**THE EXERCISE:** Reproduce each of the following lines verbatim, in their original order, across all the records.

** begin DATA TO PROCESS **

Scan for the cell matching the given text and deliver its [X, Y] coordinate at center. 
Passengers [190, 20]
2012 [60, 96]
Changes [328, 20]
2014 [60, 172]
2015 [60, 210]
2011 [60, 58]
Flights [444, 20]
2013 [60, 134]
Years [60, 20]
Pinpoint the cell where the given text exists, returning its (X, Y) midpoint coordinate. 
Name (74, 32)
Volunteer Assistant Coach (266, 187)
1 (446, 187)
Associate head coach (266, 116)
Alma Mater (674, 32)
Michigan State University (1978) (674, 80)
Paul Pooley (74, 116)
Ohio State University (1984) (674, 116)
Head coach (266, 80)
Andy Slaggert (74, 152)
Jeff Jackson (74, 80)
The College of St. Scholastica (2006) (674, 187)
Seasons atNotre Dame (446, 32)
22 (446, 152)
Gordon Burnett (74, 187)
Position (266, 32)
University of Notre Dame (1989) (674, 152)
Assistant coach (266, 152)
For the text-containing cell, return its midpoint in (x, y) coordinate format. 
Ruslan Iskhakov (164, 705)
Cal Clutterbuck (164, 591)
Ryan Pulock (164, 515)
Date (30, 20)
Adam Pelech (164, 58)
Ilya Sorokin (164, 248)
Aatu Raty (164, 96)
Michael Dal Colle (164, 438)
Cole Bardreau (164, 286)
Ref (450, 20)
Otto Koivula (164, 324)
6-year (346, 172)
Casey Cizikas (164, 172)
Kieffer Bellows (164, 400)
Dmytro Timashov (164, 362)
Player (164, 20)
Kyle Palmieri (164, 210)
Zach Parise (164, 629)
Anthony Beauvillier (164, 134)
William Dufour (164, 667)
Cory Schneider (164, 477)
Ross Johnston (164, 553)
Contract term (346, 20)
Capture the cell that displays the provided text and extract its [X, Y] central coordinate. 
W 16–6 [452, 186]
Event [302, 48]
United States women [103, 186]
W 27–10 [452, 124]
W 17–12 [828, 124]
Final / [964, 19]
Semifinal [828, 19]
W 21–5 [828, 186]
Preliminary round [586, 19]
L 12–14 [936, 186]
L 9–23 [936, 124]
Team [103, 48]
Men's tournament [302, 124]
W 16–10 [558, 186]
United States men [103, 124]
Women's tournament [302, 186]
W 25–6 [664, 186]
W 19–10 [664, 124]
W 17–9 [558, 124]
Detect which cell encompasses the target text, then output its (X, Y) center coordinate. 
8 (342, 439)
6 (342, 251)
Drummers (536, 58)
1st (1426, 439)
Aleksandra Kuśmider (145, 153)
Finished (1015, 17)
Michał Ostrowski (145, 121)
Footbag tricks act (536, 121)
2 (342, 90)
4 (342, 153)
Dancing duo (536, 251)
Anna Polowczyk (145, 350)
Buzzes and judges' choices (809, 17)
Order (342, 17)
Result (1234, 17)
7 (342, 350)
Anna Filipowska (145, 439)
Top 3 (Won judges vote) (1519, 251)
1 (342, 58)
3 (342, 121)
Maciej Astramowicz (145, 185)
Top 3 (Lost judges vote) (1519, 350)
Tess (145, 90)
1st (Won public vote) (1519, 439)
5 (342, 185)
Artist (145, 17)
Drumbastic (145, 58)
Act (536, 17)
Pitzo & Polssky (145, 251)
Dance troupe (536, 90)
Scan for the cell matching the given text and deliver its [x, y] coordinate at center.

** end DATA TO PROCESS **

**SOLUTION TO THE PROBLEM:**
Scan for the cell matching the given text and deliver its [X, Y] coordinate at center. 
Passengers [190, 20]
2012 [60, 96]
Changes [328, 20]
2014 [60, 172]
2015 [60, 210]
2011 [60, 58]
Flights [444, 20]
2013 [60, 134]
Years [60, 20]
Pinpoint the cell where the given text exists, returning its (X, Y) midpoint coordinate. 
Name (74, 32)
Volunteer Assistant Coach (266, 187)
1 (446, 187)
Associate head coach (266, 116)
Alma Mater (674, 32)
Michigan State University (1978) (674, 80)
Paul Pooley (74, 116)
Ohio State University (1984) (674, 116)
Head coach (266, 80)
Andy Slaggert (74, 152)
Jeff Jackson (74, 80)
The College of St. Scholastica (2006) (674, 187)
Seasons atNotre Dame (446, 32)
22 (446, 152)
Gordon Burnett (74, 187)
Position (266, 32)
University of Notre Dame (1989) (674, 152)
Assistant coach (266, 152)
For the text-containing cell, return its midpoint in (x, y) coordinate format. 
Ruslan Iskhakov (164, 705)
Cal Clutterbuck (164, 591)
Ryan Pulock (164, 515)
Date (30, 20)
Adam Pelech (164, 58)
Ilya Sorokin (164, 248)
Aatu Raty (164, 96)
Michael Dal Colle (164, 438)
Cole Bardreau (164, 286)
Ref (450, 20)
Otto Koivula (164, 324)
6-year (346, 172)
Casey Cizikas (164, 172)
Kieffer Bellows (164, 400)
Dmytro Timashov (164, 362)
Player (164, 20)
Kyle Palmieri (164, 210)
Zach Parise (164, 629)
Anthony Beauvillier (164, 134)
William Dufour (164, 667)
Cory Schneider (164, 477)
Ross Johnston (164, 553)
Contract term (346, 20)
Capture the cell that displays the provided text and extract its [X, Y] central coordinate. 
W 16–6 [452, 186]
Event [302, 48]
United States women [103, 186]
W 27–10 [452, 124]
W 17–12 [828, 124]
Final / [964, 19]
Semifinal [828, 19]
W 21–5 [828, 186]
Preliminary round [586, 19]
L 12–14 [936, 186]
L 9–23 [936, 124]
Team [103, 48]
Men's tournament [302, 124]
W 16–10 [558, 186]
United States men [103, 124]
Women's tournament [302, 186]
W 25–6 [664, 186]
W 19–10 [664, 124]
W 17–9 [558, 124]
Detect which cell encompasses the target text, then output its (X, Y) center coordinate. 
8 (342, 439)
6 (342, 251)
Drummers (536, 58)
1st (1426, 439)
Aleksandra Kuśmider (145, 153)
Finished (1015, 17)
Michał Ostrowski (145, 121)
Footbag tricks act (536, 121)
2 (342, 90)
4 (342, 153)
Dancing duo (536, 251)
Anna Polowczyk (145, 350)
Buzzes and judges' choices (809, 17)
Order (342, 17)
Result (1234, 17)
7 (342, 350)
Anna Filipowska (145, 439)
Top 3 (Won judges vote) (1519, 251)
1 (342, 58)
3 (342, 121)
Maciej Astramowicz (145, 185)
Top 3 (Lost judges vote) (1519, 350)
Tess (145, 90)
1st (Won public vote) (1519, 439)
5 (342, 185)
Artist (145, 17)
Drumbastic (145, 58)
Act (536, 17)
Pitzo & Polssky (145, 251)
Dance troupe (536, 90)
Scan for the cell matching the given text and deliver its [x, y] coordinate at center.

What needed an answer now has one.